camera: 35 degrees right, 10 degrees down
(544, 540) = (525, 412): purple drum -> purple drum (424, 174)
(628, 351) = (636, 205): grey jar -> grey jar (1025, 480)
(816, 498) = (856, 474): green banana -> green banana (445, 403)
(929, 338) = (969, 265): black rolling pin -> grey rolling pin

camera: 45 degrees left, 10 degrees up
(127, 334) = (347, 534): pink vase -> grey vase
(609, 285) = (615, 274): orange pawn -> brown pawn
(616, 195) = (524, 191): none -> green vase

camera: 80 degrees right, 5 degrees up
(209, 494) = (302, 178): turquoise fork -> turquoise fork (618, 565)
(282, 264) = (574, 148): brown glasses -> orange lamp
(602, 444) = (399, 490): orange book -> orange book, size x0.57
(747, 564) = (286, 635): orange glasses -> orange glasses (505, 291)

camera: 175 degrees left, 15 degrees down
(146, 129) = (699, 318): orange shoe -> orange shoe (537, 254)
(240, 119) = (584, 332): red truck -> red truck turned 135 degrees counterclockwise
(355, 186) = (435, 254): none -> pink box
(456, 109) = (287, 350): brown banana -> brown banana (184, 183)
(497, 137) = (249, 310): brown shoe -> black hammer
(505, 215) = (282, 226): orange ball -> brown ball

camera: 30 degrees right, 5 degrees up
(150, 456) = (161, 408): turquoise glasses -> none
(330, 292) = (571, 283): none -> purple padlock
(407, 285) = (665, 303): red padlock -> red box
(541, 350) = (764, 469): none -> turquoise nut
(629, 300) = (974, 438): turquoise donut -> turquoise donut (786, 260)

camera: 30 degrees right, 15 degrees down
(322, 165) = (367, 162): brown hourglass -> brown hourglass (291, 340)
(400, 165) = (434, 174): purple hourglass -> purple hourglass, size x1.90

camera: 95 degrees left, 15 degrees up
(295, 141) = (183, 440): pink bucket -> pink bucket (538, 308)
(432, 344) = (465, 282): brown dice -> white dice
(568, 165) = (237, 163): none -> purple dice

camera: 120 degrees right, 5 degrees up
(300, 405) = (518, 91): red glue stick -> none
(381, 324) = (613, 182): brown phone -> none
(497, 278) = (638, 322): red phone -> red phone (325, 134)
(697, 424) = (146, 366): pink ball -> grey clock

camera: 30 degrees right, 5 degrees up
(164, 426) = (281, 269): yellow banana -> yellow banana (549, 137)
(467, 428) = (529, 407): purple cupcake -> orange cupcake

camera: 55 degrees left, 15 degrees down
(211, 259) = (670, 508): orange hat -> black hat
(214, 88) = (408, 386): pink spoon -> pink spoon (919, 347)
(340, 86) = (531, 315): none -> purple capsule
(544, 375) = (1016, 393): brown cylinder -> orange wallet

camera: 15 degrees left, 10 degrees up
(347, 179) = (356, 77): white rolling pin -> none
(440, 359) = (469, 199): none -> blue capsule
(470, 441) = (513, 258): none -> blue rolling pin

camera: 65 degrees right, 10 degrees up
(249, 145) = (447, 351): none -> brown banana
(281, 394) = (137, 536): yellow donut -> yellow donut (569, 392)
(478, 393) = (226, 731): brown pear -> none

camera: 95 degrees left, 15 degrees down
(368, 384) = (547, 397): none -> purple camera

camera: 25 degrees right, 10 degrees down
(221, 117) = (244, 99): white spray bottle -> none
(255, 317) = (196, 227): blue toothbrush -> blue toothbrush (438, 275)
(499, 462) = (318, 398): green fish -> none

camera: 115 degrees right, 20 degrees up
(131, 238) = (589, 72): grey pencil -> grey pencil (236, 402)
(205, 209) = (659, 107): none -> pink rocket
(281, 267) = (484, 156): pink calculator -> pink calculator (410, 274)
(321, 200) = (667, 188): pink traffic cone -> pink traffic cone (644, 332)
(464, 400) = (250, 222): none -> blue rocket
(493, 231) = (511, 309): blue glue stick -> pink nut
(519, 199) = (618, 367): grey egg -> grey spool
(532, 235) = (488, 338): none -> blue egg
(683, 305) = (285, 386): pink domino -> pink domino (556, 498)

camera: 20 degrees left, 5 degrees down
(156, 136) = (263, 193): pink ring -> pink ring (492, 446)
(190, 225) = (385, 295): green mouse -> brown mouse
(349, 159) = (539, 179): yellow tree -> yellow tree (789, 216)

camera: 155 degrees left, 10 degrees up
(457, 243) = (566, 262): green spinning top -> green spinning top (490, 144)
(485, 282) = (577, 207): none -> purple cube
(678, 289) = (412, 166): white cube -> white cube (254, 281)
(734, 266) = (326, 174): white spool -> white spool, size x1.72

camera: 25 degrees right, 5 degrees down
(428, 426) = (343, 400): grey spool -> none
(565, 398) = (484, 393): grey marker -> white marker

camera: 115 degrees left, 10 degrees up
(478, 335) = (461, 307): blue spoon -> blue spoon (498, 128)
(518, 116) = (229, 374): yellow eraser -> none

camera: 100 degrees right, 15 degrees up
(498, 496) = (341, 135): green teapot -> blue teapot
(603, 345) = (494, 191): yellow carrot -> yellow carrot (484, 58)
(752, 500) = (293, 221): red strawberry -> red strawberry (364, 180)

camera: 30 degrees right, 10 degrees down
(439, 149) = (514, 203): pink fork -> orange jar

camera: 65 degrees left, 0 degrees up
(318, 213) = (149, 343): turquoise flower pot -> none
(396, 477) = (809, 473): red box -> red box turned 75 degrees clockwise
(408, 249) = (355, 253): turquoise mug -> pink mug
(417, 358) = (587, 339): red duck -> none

__What to work on__:
Which lines above run from the one containing "(190, 225) = (385, 295): green" down to the one containing "(498, 496) = (341, 135): green"? Repeat exactly those, both ends included, and nothing else.

__Task response__:
(190, 225) = (385, 295): green mouse -> brown mouse
(349, 159) = (539, 179): yellow tree -> yellow tree (789, 216)

camera: 155 degrees left, 10 degrees up
(457, 243) = (566, 262): green spinning top -> green spinning top (490, 144)
(485, 282) = (577, 207): none -> purple cube
(678, 289) = (412, 166): white cube -> white cube (254, 281)
(734, 266) = (326, 174): white spool -> white spool, size x1.72

camera: 25 degrees right, 5 degrees down
(428, 426) = (343, 400): grey spool -> none
(565, 398) = (484, 393): grey marker -> white marker

camera: 115 degrees left, 10 degrees up
(478, 335) = (461, 307): blue spoon -> blue spoon (498, 128)
(518, 116) = (229, 374): yellow eraser -> none

camera: 100 degrees right, 15 degrees up
(498, 496) = (341, 135): green teapot -> blue teapot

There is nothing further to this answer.